Your goal:
Repeat each line of the listing below word for word, skipping the pictures.

────

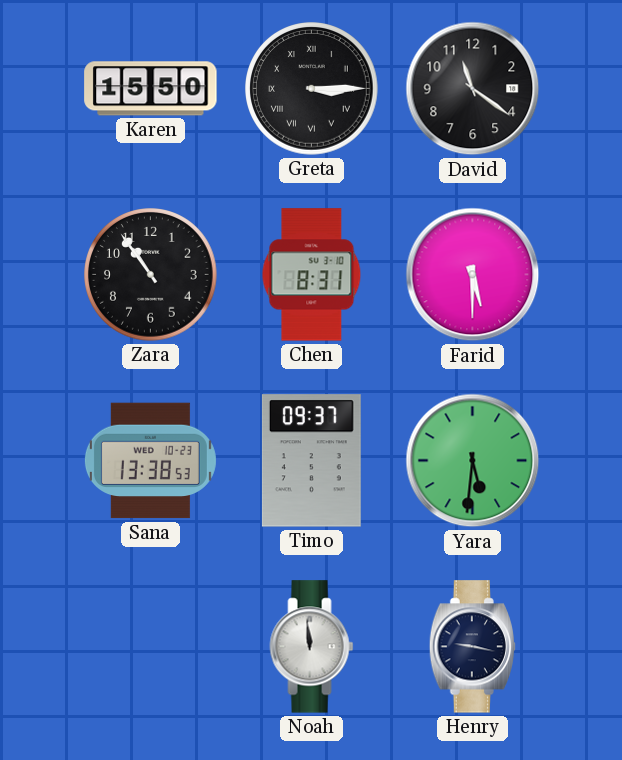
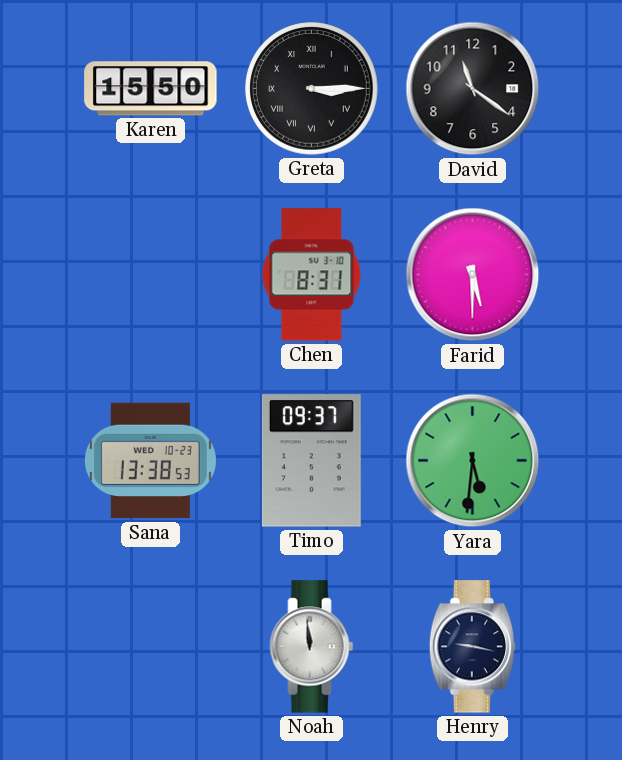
Zara: 10:54 -> none
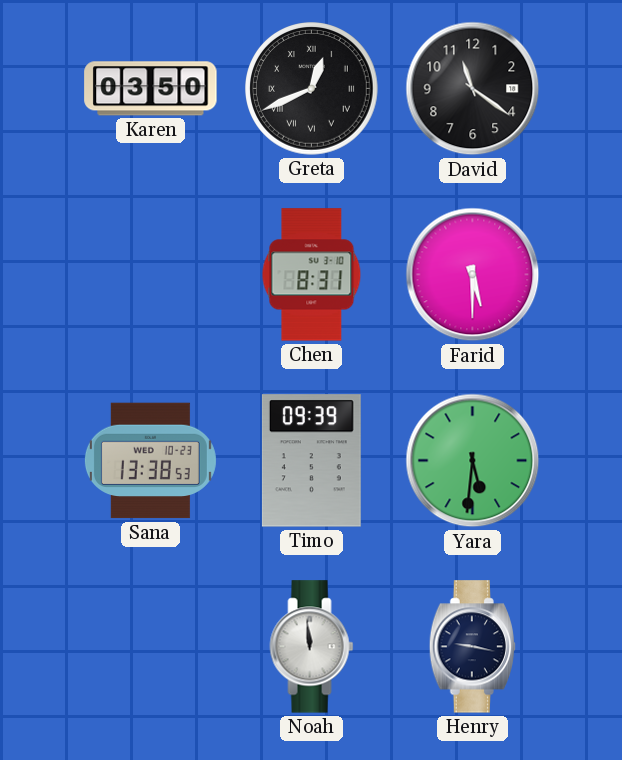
Karen: 15:50 -> 03:50
Greta: 3:15 -> 12:41
Timo: 09:37 -> 09:39
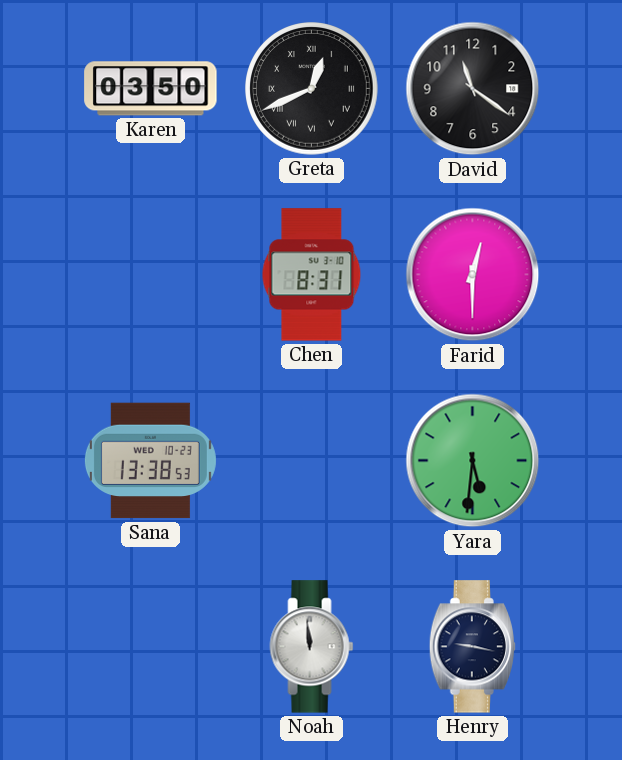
Farid: 5:30 -> 12:30
Timo: 09:39 -> none
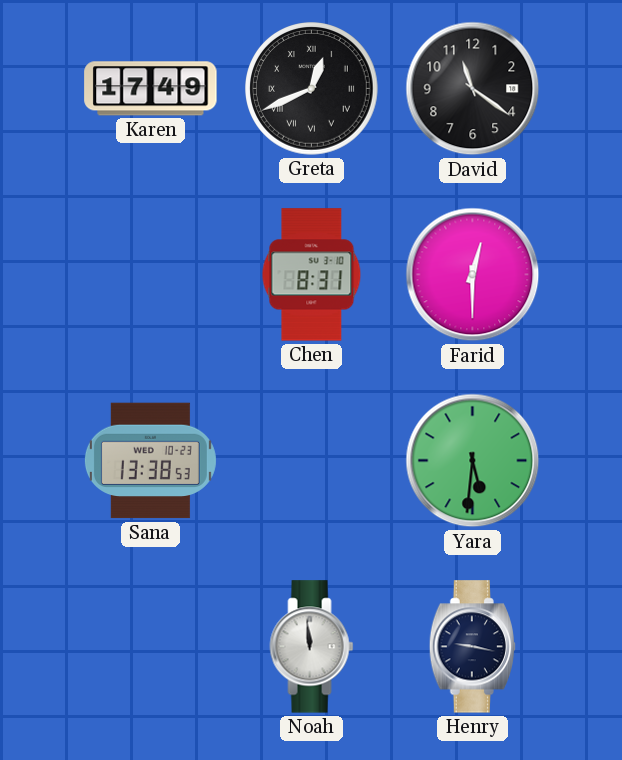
Karen: 03:50 -> 17:49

────

Expected answer:
Zara: 10:54 -> none
Karen: 15:50 -> 03:50
Greta: 3:15 -> 12:41
Timo: 09:37 -> 09:39
Farid: 5:30 -> 12:30
Timo: 09:39 -> none
Karen: 03:50 -> 17:49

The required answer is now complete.